EXERCISE INPUT:
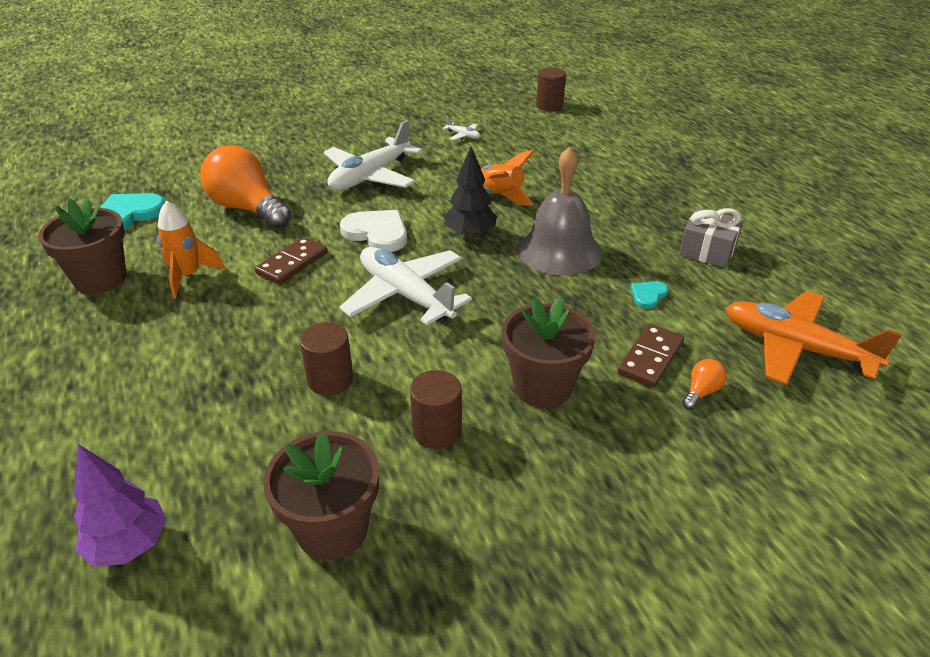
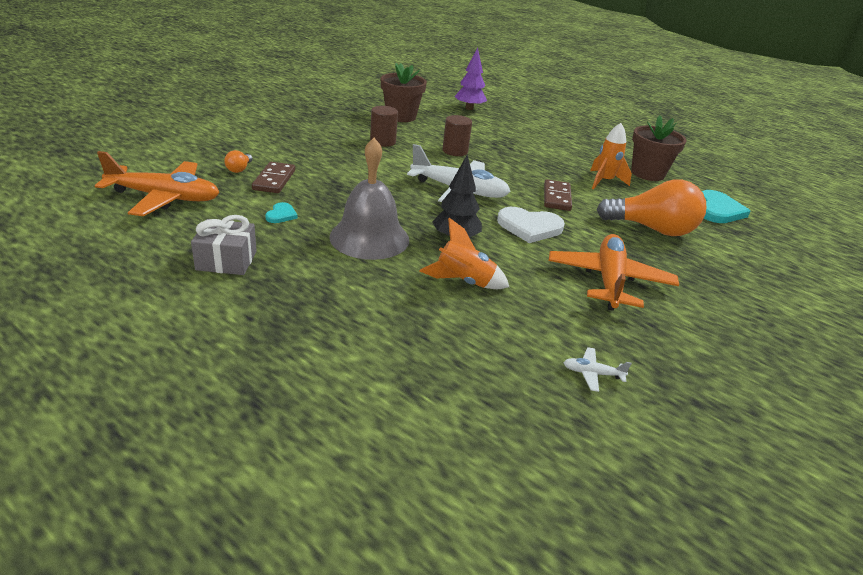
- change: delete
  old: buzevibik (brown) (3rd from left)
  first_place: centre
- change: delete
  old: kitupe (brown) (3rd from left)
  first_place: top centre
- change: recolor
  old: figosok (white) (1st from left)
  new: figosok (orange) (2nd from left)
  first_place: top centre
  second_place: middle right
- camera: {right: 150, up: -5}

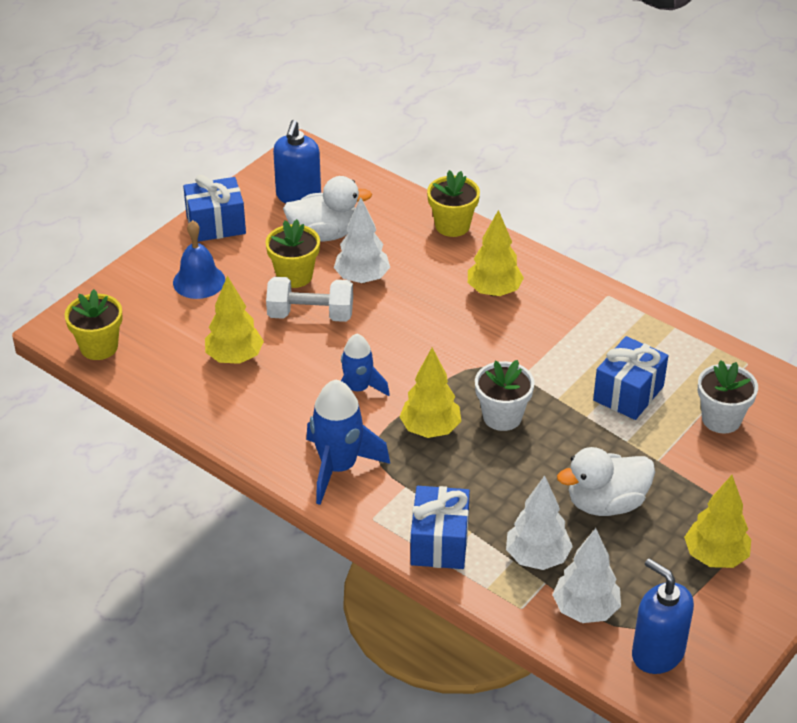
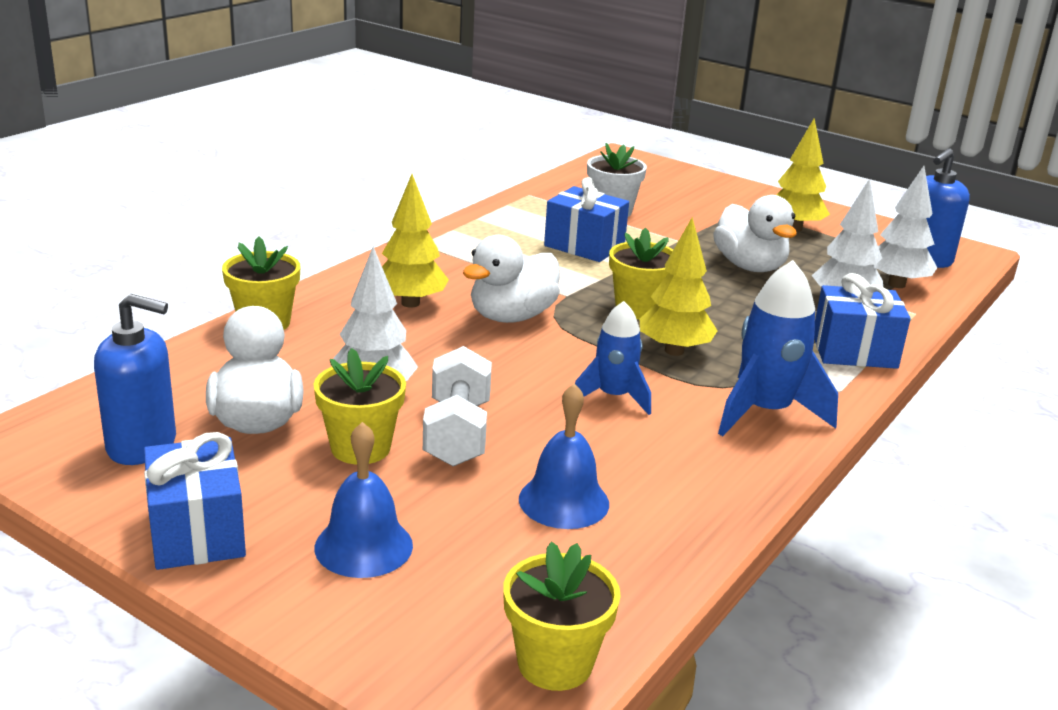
- change: insert
  new: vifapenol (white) (2nd from left)
  second_place: centre
- change: replace
  old: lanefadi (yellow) (1st from left)
  new: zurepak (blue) (2nd from left)
  first_place: middle left
  second_place: centre
- change: recolor
  old: buzevibik (white) (1st from left)
  new: buzevibik (yellow) (4th from left)
  first_place: centre
  second_place: centre
- camera: {right: -95, up: -15}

EXERCISE DETAILS: Wherever a line in the entries above holds "brown", copy that line.

ANSWER FOR THE TASK:
  old: buzevibik (brown) (3rd from left)
  old: kitupe (brown) (3rd from left)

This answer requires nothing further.